### WHAT IS NEEDED
Nothing but the lines below from the one holding "(116, 198) = (400, 523): yellow" up to and including the one holding "(463, 199) = (619, 293): red" should be copied, exactly and without pictures.

### EXTRACTED ENTRIES
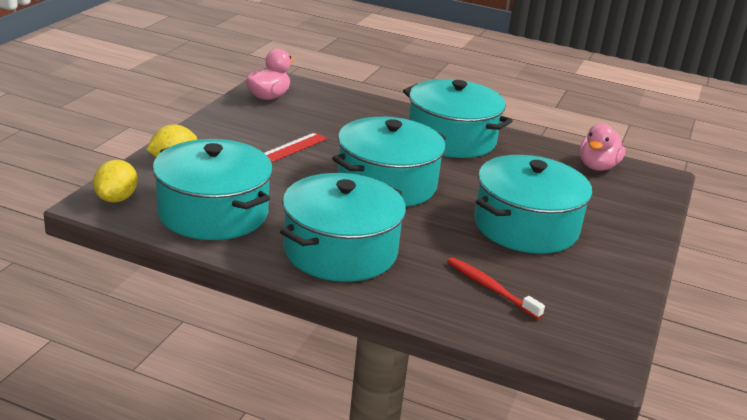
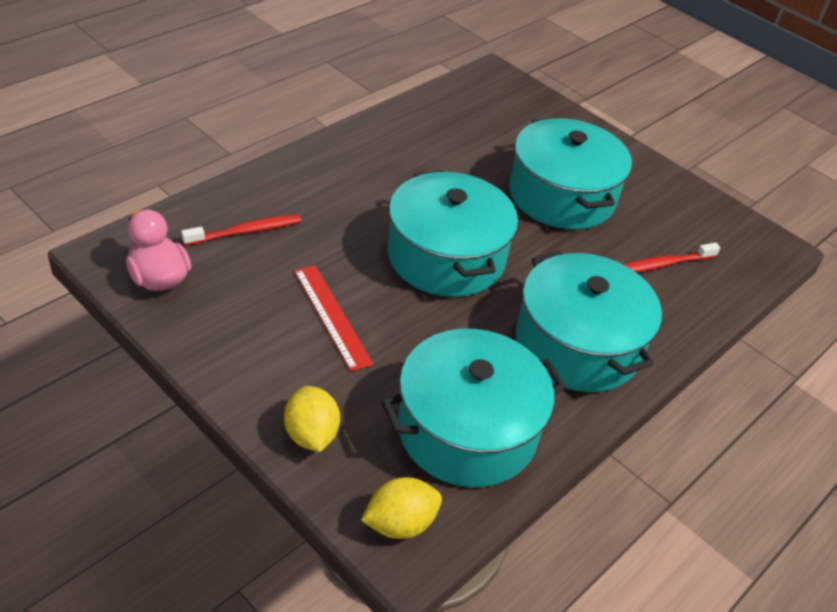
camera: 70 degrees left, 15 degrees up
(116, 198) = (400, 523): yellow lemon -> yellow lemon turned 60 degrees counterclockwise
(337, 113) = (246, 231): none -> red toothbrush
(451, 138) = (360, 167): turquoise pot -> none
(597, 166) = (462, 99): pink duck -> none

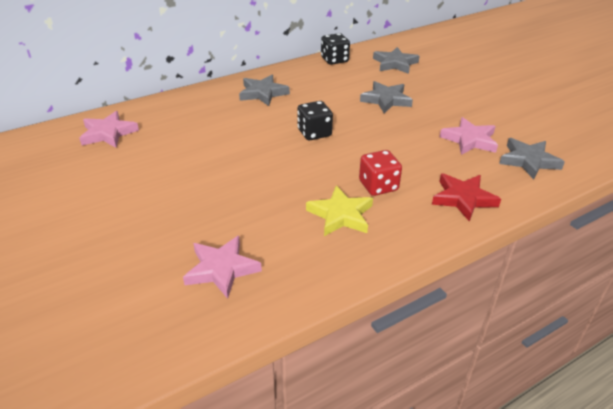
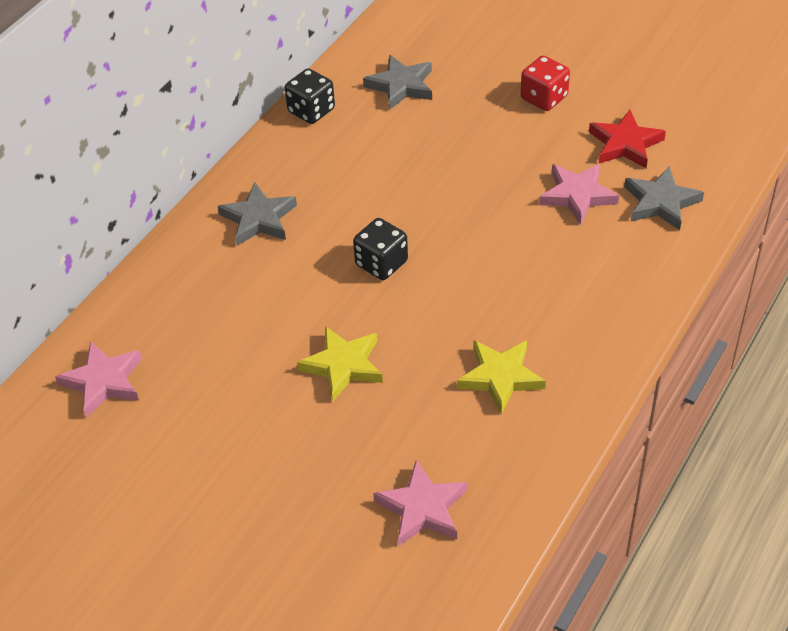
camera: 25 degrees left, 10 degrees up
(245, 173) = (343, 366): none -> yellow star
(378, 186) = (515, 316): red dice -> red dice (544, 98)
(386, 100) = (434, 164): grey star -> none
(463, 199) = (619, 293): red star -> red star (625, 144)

* * *

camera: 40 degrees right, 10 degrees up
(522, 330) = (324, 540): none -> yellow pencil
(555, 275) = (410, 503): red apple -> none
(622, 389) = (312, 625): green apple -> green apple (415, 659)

---

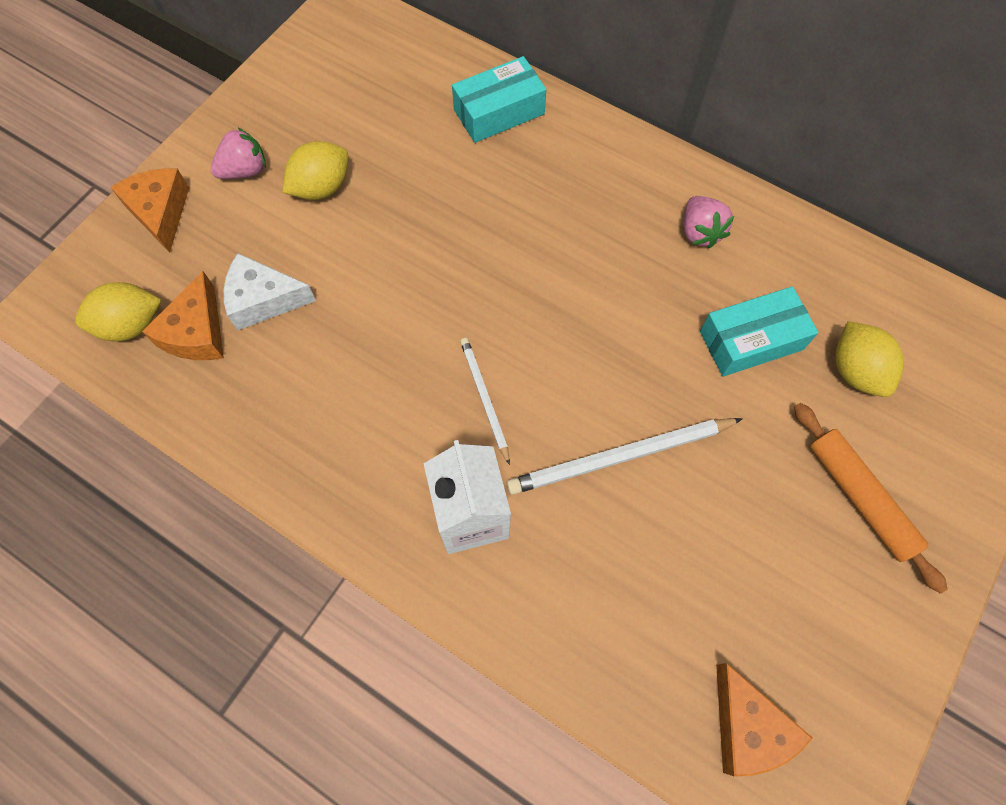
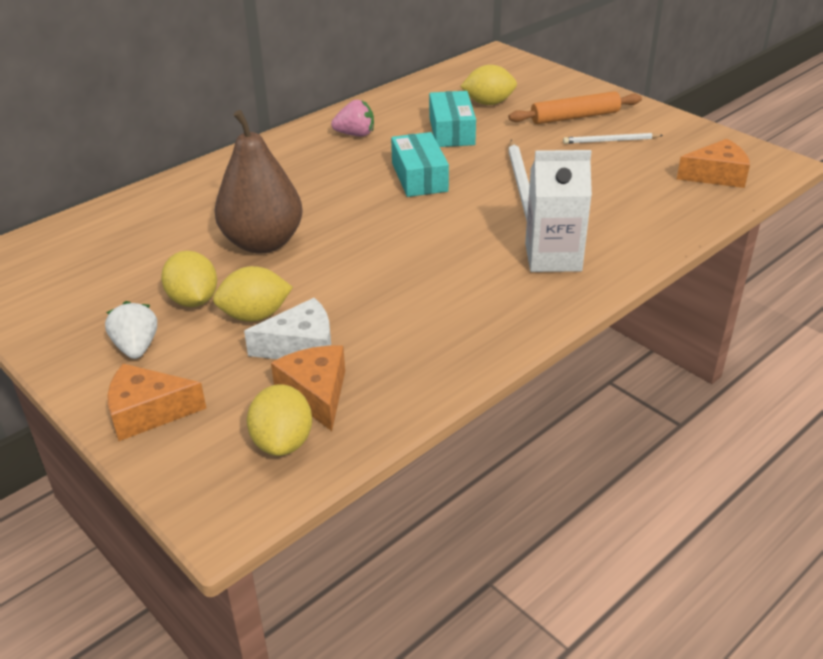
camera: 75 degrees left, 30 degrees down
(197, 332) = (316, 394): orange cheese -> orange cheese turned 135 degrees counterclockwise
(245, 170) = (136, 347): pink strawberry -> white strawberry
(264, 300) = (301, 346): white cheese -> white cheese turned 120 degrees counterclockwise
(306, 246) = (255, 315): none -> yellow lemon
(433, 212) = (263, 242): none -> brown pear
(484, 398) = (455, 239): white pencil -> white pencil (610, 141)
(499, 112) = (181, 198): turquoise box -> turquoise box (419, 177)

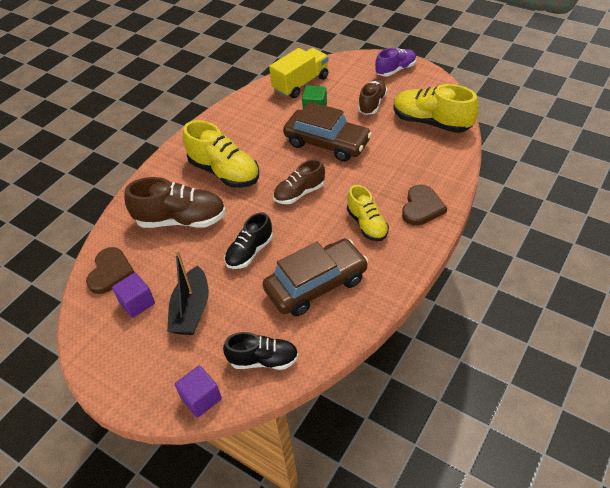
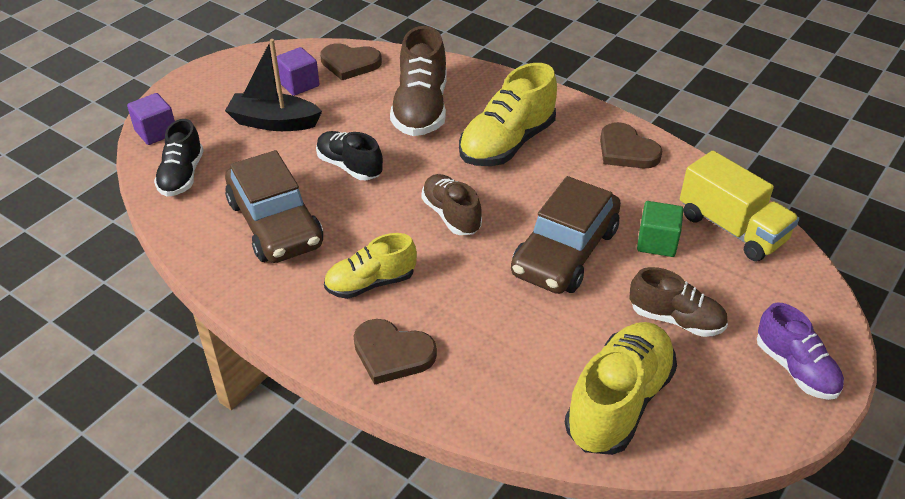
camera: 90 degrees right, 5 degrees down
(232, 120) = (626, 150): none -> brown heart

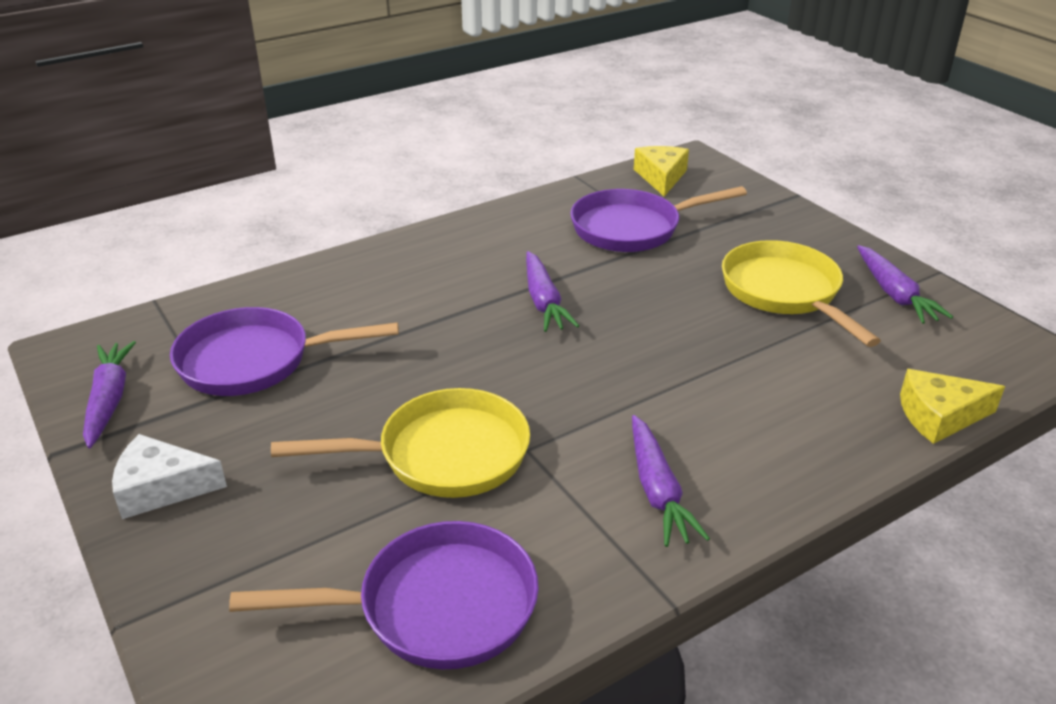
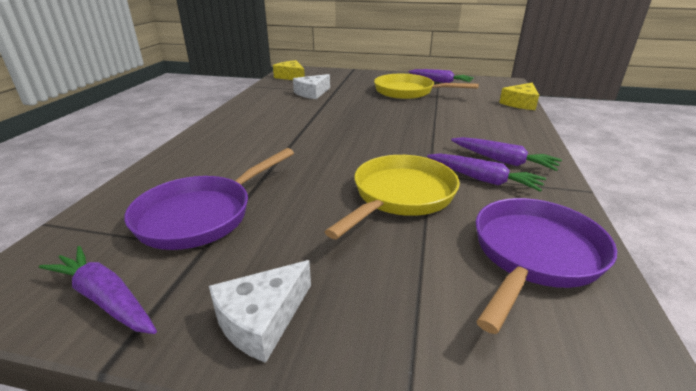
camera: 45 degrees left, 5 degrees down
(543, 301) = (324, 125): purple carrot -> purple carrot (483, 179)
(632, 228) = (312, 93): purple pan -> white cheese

### REPLY TO THE EXERCISE
(116, 198) = (400, 523): yellow lemon -> yellow lemon turned 60 degrees counterclockwise
(337, 113) = (246, 231): none -> red toothbrush
(451, 138) = (360, 167): turquoise pot -> none
(597, 166) = (462, 99): pink duck -> none

camera: 25 degrees left, 10 degrees up
(245, 173) = (343, 366): none -> yellow star
(378, 186) = (515, 316): red dice -> red dice (544, 98)
(386, 100) = (434, 164): grey star -> none
(463, 199) = (619, 293): red star -> red star (625, 144)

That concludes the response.